WHAT YOU NEED TO DO: An exact reproduction of the data below is expected, free of images.

COLLECTED DATA:
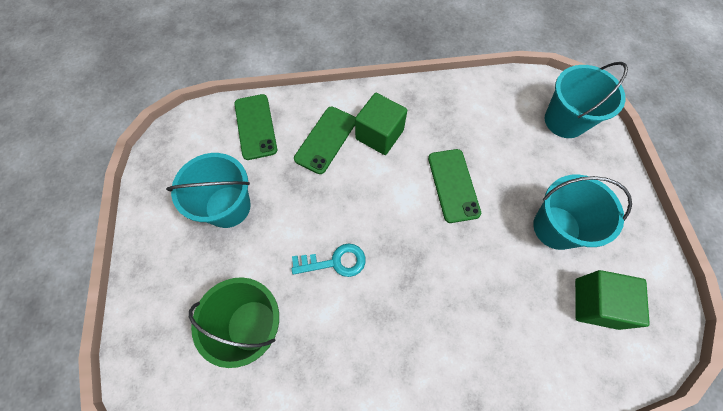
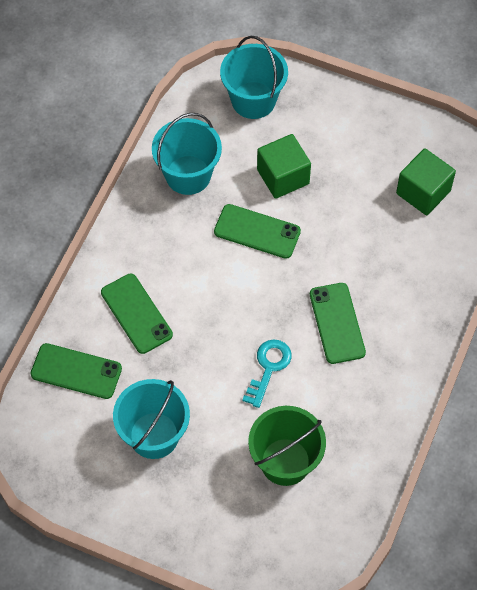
camera: 60 degrees left, 5 degrees down
green cube [355,93,407,155] -> green cube moved to [257,134,311,199]
turquoise bucket [533,174,632,250] -> turquoise bucket moved to [152,113,222,195]
none -> green phone [310,283,366,364]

REPLY TO THE EXERCISE:
camera: 60 degrees left, 5 degrees down
green cube [355,93,407,155] -> green cube moved to [257,134,311,199]
turquoise bucket [533,174,632,250] -> turquoise bucket moved to [152,113,222,195]
none -> green phone [310,283,366,364]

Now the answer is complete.